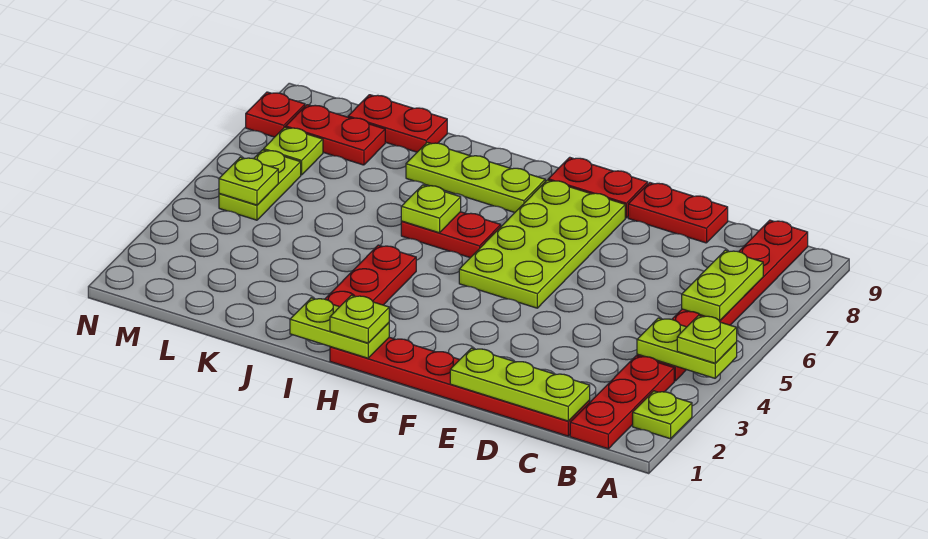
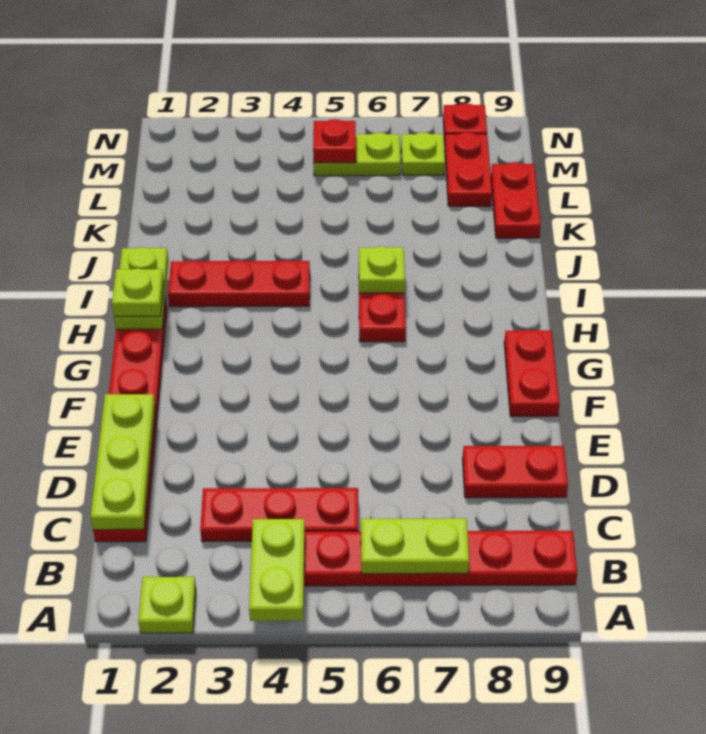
lime plate A4 level 3 -> none
red plate B1:B3 level 1 -> red plate C3:C5 level 1
red plate D9:E9 level 1 -> red plate D8:D9 level 1
lime plate F5:G8 level 1 -> none
lime plate H8:J8 level 1 -> none
lime plate M5 level 2 -> red plate M5 level 2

-------

YOUR GOAL >>
What you give back should match the entries above exactly, except that pictures are dropped.

RESPONSE AREA >>
lime plate A4 level 3 -> none
red plate B1:B3 level 1 -> red plate C3:C5 level 1
red plate D9:E9 level 1 -> red plate D8:D9 level 1
lime plate F5:G8 level 1 -> none
lime plate H8:J8 level 1 -> none
lime plate M5 level 2 -> red plate M5 level 2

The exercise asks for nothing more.